[Scene image comparisons]
/---

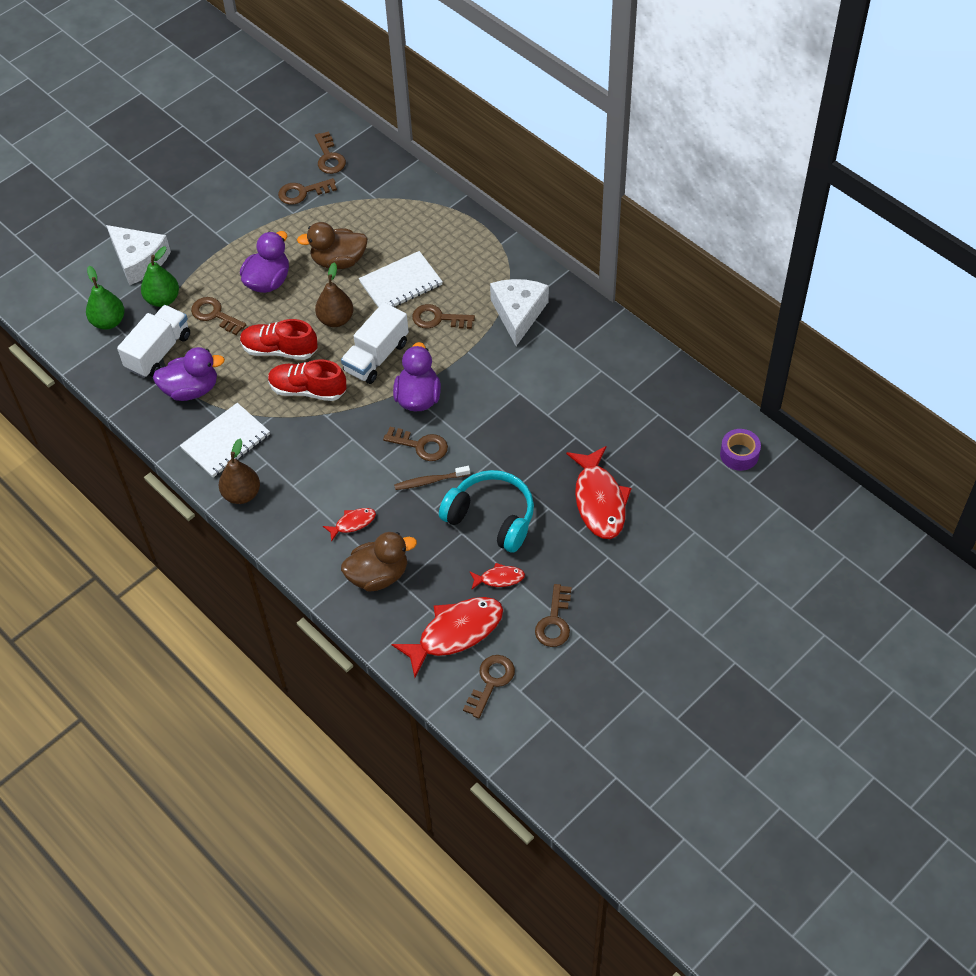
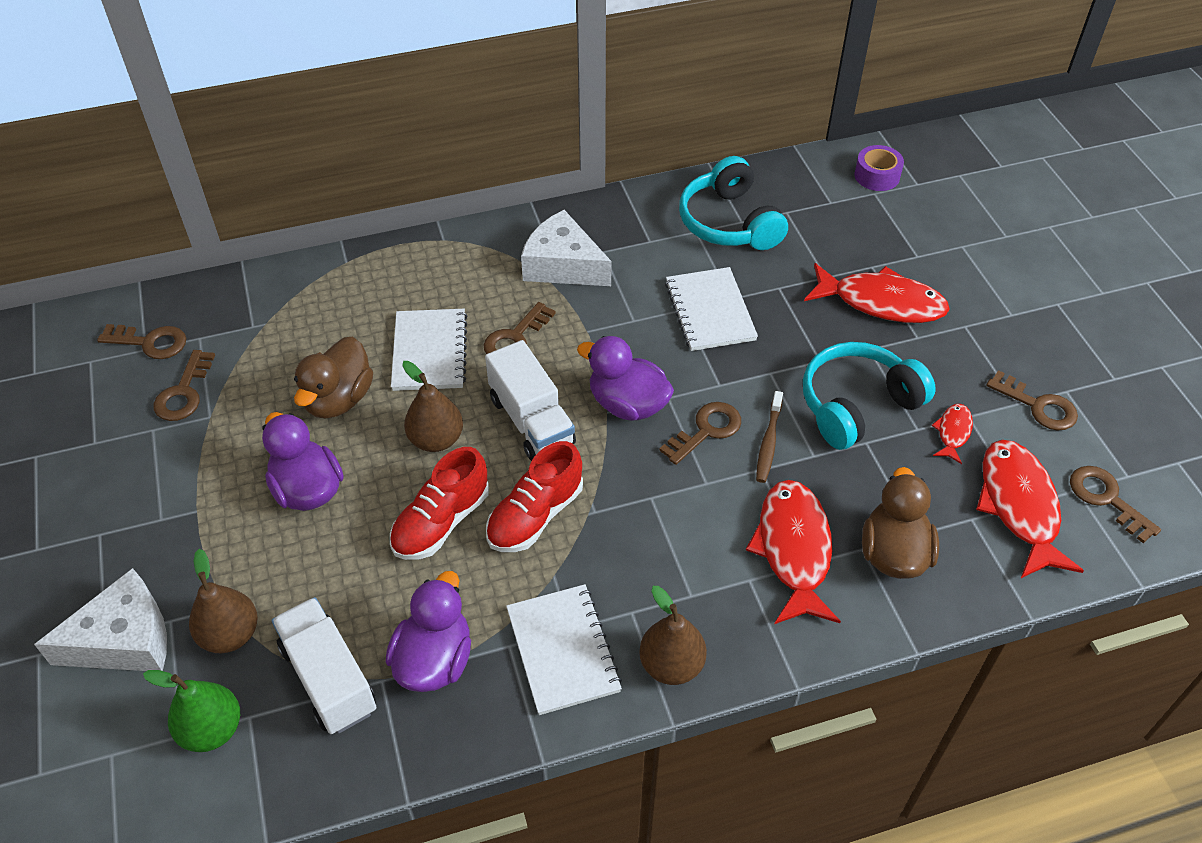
camera: 65 degrees left, 5 degrees down
(163, 299) = (230, 635): green pear -> brown pear
(215, 315) = (315, 577): brown key -> none
(353, 523) = (793, 549): red fish -> red fish, size x2.06
(527, 408) = (710, 311): none -> white notebook
(623, 385) = (729, 222): none -> turquoise headphones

\---

ASSIGNMENT >>
Work out how many lines of the data hold the string "brown". State only that number.

RESULT OF THIS TASK >>
2